■ PROBLEM STATEMENT
Print each of the entries exactly, leaving nothing out.

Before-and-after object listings

+++

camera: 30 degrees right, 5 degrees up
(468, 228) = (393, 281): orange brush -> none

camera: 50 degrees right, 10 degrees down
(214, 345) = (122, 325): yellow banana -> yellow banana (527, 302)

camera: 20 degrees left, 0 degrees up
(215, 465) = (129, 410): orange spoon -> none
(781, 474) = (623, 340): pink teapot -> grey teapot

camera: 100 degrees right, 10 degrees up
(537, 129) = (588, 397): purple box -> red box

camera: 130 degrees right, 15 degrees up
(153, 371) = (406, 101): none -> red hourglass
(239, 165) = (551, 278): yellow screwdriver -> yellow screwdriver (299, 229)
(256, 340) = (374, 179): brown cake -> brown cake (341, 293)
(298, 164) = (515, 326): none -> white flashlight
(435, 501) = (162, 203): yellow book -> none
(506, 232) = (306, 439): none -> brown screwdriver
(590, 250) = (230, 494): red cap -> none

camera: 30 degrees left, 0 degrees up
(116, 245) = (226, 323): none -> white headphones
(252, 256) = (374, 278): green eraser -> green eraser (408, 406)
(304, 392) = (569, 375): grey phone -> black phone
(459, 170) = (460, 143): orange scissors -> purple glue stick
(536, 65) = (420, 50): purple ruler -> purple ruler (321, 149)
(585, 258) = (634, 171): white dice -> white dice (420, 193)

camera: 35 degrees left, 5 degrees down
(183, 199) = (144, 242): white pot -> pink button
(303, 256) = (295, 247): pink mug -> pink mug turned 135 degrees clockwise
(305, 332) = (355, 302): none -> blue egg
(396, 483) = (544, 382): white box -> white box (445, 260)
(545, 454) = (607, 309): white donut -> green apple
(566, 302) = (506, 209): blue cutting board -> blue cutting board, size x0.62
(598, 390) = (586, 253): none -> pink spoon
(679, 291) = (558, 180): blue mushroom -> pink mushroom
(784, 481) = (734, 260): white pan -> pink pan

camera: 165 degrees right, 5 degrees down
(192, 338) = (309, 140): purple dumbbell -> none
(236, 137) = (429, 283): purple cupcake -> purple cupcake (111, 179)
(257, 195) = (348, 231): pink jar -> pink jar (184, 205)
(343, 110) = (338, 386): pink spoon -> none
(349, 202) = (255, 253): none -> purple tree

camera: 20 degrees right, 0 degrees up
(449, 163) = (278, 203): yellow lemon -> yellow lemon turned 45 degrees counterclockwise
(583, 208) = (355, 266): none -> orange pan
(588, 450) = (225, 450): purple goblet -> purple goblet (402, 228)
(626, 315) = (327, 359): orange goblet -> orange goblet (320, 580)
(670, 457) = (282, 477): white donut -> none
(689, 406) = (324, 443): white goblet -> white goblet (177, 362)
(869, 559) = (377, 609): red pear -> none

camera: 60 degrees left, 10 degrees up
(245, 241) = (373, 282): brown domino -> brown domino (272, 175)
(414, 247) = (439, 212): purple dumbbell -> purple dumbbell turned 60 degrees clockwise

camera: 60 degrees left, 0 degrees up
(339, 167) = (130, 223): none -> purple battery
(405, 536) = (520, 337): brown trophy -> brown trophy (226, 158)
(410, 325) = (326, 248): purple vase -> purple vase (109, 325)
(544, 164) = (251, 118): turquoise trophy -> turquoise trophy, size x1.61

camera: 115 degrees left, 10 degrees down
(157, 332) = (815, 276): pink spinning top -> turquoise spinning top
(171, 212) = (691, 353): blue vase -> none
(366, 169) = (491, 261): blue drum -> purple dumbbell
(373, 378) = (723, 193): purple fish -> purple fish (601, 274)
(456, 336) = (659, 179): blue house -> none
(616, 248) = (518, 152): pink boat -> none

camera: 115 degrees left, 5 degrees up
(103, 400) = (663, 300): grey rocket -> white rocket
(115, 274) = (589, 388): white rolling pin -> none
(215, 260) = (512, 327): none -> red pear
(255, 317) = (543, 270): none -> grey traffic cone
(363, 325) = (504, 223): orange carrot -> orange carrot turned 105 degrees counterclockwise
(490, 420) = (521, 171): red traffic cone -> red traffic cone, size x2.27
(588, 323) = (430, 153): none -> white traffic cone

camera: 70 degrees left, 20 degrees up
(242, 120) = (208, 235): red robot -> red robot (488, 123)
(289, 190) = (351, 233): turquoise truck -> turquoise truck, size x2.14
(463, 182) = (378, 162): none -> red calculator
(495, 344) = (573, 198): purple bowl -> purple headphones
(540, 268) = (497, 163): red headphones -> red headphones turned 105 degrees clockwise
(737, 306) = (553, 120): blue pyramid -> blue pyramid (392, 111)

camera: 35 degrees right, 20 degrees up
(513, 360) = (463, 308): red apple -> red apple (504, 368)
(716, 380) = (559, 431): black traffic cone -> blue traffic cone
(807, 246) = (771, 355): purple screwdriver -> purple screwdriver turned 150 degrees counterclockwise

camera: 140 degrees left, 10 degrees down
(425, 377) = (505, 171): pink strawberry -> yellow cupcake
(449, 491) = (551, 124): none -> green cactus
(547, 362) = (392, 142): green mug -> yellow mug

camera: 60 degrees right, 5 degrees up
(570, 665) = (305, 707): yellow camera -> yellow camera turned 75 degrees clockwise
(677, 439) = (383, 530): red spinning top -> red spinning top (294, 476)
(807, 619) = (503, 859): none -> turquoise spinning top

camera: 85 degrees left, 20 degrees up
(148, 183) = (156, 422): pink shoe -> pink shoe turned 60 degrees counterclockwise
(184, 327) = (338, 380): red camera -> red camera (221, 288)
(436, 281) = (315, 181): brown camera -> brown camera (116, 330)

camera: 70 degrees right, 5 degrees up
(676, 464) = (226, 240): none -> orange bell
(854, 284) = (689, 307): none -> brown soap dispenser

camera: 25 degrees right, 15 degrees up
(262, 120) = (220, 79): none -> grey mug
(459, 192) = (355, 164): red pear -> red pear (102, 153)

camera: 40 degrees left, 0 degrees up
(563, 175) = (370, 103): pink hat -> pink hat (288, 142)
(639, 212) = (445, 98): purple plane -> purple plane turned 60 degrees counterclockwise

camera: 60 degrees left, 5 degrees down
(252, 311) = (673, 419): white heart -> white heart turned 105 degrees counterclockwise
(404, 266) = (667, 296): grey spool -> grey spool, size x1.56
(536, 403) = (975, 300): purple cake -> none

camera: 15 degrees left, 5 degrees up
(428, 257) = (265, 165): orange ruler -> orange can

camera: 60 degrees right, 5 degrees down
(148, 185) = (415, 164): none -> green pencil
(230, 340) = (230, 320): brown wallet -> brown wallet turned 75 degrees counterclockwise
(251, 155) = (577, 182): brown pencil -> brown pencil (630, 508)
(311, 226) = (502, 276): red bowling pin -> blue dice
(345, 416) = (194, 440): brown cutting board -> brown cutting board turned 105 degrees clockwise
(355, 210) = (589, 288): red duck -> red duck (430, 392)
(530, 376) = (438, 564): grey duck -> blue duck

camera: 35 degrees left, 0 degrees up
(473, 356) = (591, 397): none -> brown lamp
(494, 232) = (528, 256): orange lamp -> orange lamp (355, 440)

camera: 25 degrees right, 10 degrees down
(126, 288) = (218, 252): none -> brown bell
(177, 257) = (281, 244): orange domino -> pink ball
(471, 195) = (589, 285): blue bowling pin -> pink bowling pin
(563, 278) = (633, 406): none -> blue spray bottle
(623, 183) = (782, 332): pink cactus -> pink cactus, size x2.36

+++

■ WRITTEN RESPONSE
camera: 30 degrees right, 5 degrees up
(468, 228) = (393, 281): orange brush -> none

camera: 50 degrees right, 10 degrees down
(214, 345) = (122, 325): yellow banana -> yellow banana (527, 302)

camera: 20 degrees left, 0 degrees up
(215, 465) = (129, 410): orange spoon -> none
(781, 474) = (623, 340): pink teapot -> grey teapot

camera: 100 degrees right, 10 degrees up
(537, 129) = (588, 397): purple box -> red box

camera: 130 degrees right, 15 degrees up
(153, 371) = (406, 101): none -> red hourglass
(239, 165) = (551, 278): yellow screwdriver -> yellow screwdriver (299, 229)
(256, 340) = (374, 179): brown cake -> brown cake (341, 293)
(298, 164) = (515, 326): none -> white flashlight
(435, 501) = (162, 203): yellow book -> none
(506, 232) = (306, 439): none -> brown screwdriver
(590, 250) = (230, 494): red cap -> none

camera: 30 degrees left, 0 degrees up
(116, 245) = (226, 323): none -> white headphones
(252, 256) = (374, 278): green eraser -> green eraser (408, 406)
(304, 392) = (569, 375): grey phone -> black phone
(459, 170) = (460, 143): orange scissors -> purple glue stick
(536, 65) = (420, 50): purple ruler -> purple ruler (321, 149)
(585, 258) = (634, 171): white dice -> white dice (420, 193)

camera: 35 degrees left, 5 degrees down
(183, 199) = (144, 242): white pot -> pink button
(303, 256) = (295, 247): pink mug -> pink mug turned 135 degrees clockwise
(305, 332) = (355, 302): none -> blue egg
(396, 483) = (544, 382): white box -> white box (445, 260)
(545, 454) = (607, 309): white donut -> green apple
(566, 302) = (506, 209): blue cutting board -> blue cutting board, size x0.62
(598, 390) = (586, 253): none -> pink spoon
(679, 291) = (558, 180): blue mushroom -> pink mushroom
(784, 481) = (734, 260): white pan -> pink pan

camera: 165 degrees right, 5 degrees down
(192, 338) = (309, 140): purple dumbbell -> none
(236, 137) = (429, 283): purple cupcake -> purple cupcake (111, 179)
(257, 195) = (348, 231): pink jar -> pink jar (184, 205)
(343, 110) = (338, 386): pink spoon -> none
(349, 202) = (255, 253): none -> purple tree

camera: 20 degrees right, 0 degrees up
(449, 163) = (278, 203): yellow lemon -> yellow lemon turned 45 degrees counterclockwise
(583, 208) = (355, 266): none -> orange pan
(588, 450) = (225, 450): purple goblet -> purple goblet (402, 228)
(626, 315) = (327, 359): orange goblet -> orange goblet (320, 580)
(670, 457) = (282, 477): white donut -> none
(689, 406) = (324, 443): white goblet -> white goblet (177, 362)
(869, 559) = (377, 609): red pear -> none

camera: 60 degrees left, 10 degrees up
(245, 241) = (373, 282): brown domino -> brown domino (272, 175)
(414, 247) = (439, 212): purple dumbbell -> purple dumbbell turned 60 degrees clockwise

camera: 60 degrees left, 0 degrees up
(339, 167) = (130, 223): none -> purple battery
(405, 536) = (520, 337): brown trophy -> brown trophy (226, 158)
(410, 325) = (326, 248): purple vase -> purple vase (109, 325)
(544, 164) = (251, 118): turquoise trophy -> turquoise trophy, size x1.61

camera: 115 degrees left, 10 degrees down
(157, 332) = (815, 276): pink spinning top -> turquoise spinning top
(171, 212) = (691, 353): blue vase -> none
(366, 169) = (491, 261): blue drum -> purple dumbbell
(373, 378) = (723, 193): purple fish -> purple fish (601, 274)
(456, 336) = (659, 179): blue house -> none
(616, 248) = (518, 152): pink boat -> none

camera: 115 degrees left, 5 degrees up
(103, 400) = (663, 300): grey rocket -> white rocket
(115, 274) = (589, 388): white rolling pin -> none
(215, 260) = (512, 327): none -> red pear
(255, 317) = (543, 270): none -> grey traffic cone
(363, 325) = (504, 223): orange carrot -> orange carrot turned 105 degrees counterclockwise
(490, 420) = (521, 171): red traffic cone -> red traffic cone, size x2.27
(588, 323) = (430, 153): none -> white traffic cone

camera: 70 degrees left, 20 degrees up
(242, 120) = (208, 235): red robot -> red robot (488, 123)
(289, 190) = (351, 233): turquoise truck -> turquoise truck, size x2.14
(463, 182) = (378, 162): none -> red calculator
(495, 344) = (573, 198): purple bowl -> purple headphones
(540, 268) = (497, 163): red headphones -> red headphones turned 105 degrees clockwise
(737, 306) = (553, 120): blue pyramid -> blue pyramid (392, 111)

camera: 35 degrees right, 20 degrees up
(513, 360) = (463, 308): red apple -> red apple (504, 368)
(716, 380) = (559, 431): black traffic cone -> blue traffic cone
(807, 246) = (771, 355): purple screwdriver -> purple screwdriver turned 150 degrees counterclockwise

camera: 140 degrees left, 10 degrees down
(425, 377) = (505, 171): pink strawberry -> yellow cupcake
(449, 491) = (551, 124): none -> green cactus
(547, 362) = (392, 142): green mug -> yellow mug

camera: 60 degrees right, 5 degrees up
(570, 665) = (305, 707): yellow camera -> yellow camera turned 75 degrees clockwise
(677, 439) = (383, 530): red spinning top -> red spinning top (294, 476)
(807, 619) = (503, 859): none -> turquoise spinning top

camera: 85 degrees left, 20 degrees up
(148, 183) = (156, 422): pink shoe -> pink shoe turned 60 degrees counterclockwise
(184, 327) = (338, 380): red camera -> red camera (221, 288)
(436, 281) = (315, 181): brown camera -> brown camera (116, 330)

camera: 70 degrees right, 5 degrees up
(676, 464) = (226, 240): none -> orange bell
(854, 284) = (689, 307): none -> brown soap dispenser

camera: 25 degrees right, 15 degrees up
(262, 120) = (220, 79): none -> grey mug
(459, 192) = (355, 164): red pear -> red pear (102, 153)

camera: 40 degrees left, 0 degrees up
(563, 175) = (370, 103): pink hat -> pink hat (288, 142)
(639, 212) = (445, 98): purple plane -> purple plane turned 60 degrees counterclockwise

camera: 60 degrees left, 5 degrees down
(252, 311) = (673, 419): white heart -> white heart turned 105 degrees counterclockwise
(404, 266) = (667, 296): grey spool -> grey spool, size x1.56
(536, 403) = (975, 300): purple cake -> none

camera: 15 degrees left, 5 degrees up
(428, 257) = (265, 165): orange ruler -> orange can

camera: 60 degrees right, 5 degrees down
(148, 185) = (415, 164): none -> green pencil
(230, 340) = (230, 320): brown wallet -> brown wallet turned 75 degrees counterclockwise
(251, 155) = (577, 182): brown pencil -> brown pencil (630, 508)
(311, 226) = (502, 276): red bowling pin -> blue dice
(345, 416) = (194, 440): brown cutting board -> brown cutting board turned 105 degrees clockwise
(355, 210) = (589, 288): red duck -> red duck (430, 392)
(530, 376) = (438, 564): grey duck -> blue duck

camera: 35 degrees left, 0 degrees up
(473, 356) = (591, 397): none -> brown lamp
(494, 232) = (528, 256): orange lamp -> orange lamp (355, 440)

camera: 25 degrees right, 10 degrees down
(126, 288) = (218, 252): none -> brown bell
(177, 257) = (281, 244): orange domino -> pink ball
(471, 195) = (589, 285): blue bowling pin -> pink bowling pin
(563, 278) = (633, 406): none -> blue spray bottle
(623, 183) = (782, 332): pink cactus -> pink cactus, size x2.36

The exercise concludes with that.